[Scene change data]
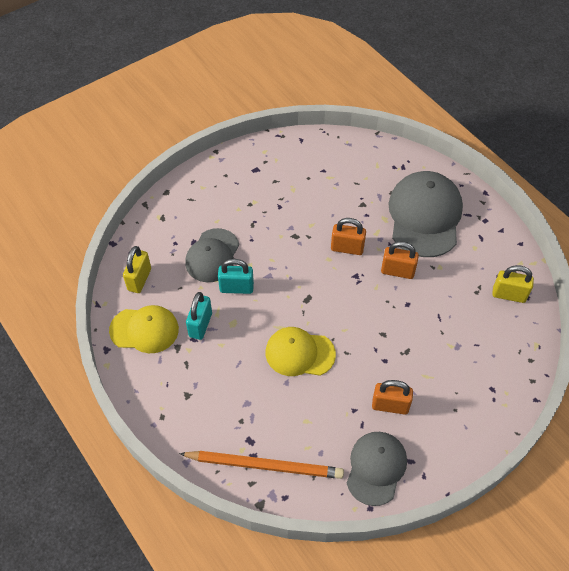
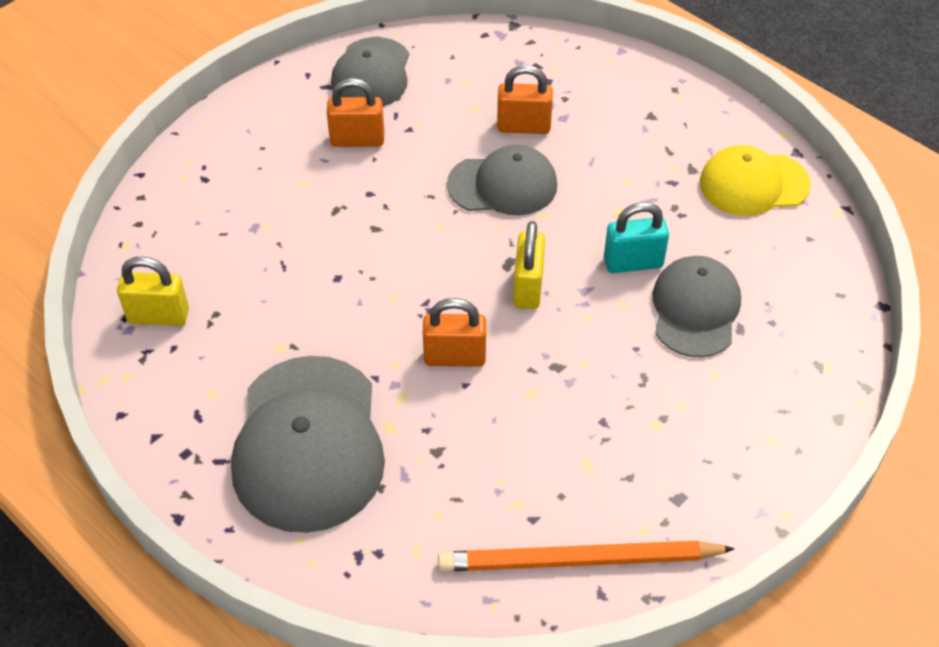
camera: 170 degrees right, 5 degrees down
(139, 279) = (801, 253): yellow padlock -> yellow padlock (528, 287)
(200, 325) = (670, 202): turquoise padlock -> none
(265, 465) = (518, 59): orange pencil -> orange pencil (578, 560)
(299, 353) = (503, 185): yellow cap -> grey cap
(397, 271) = (357, 328): orange padlock -> orange padlock (523, 126)

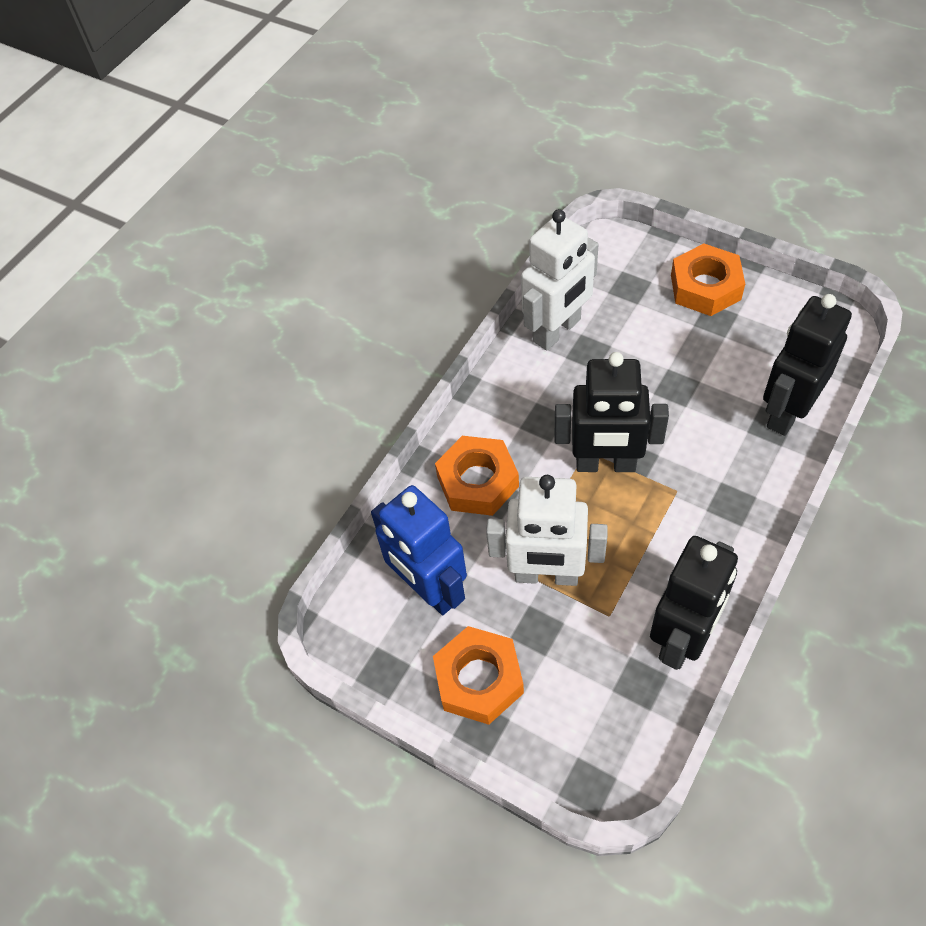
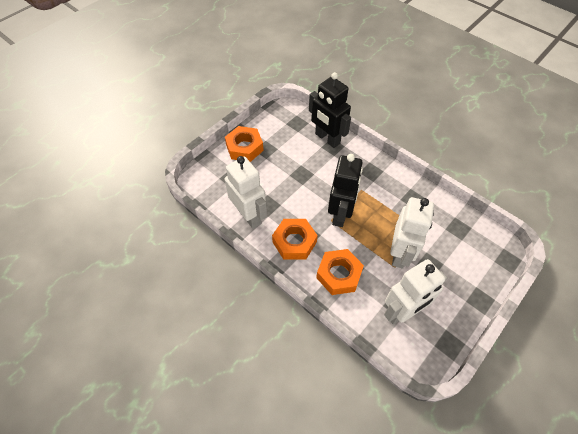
camera: 85 degrees left, 0 degrees up
(429, 589) = (402, 311): blue robot -> white robot
(479, 679) = (455, 296): orange nut -> orange nut (294, 242)
(683, 638) = (437, 206): black robot -> none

WHAT YOU NEED TO DO
Transcribe exactly the lines from the one containing "(429, 589) = (402, 311): blue" through the end of the records, both included, and nothing else.

RESPONSE AREA
(429, 589) = (402, 311): blue robot -> white robot
(479, 679) = (455, 296): orange nut -> orange nut (294, 242)
(683, 638) = (437, 206): black robot -> none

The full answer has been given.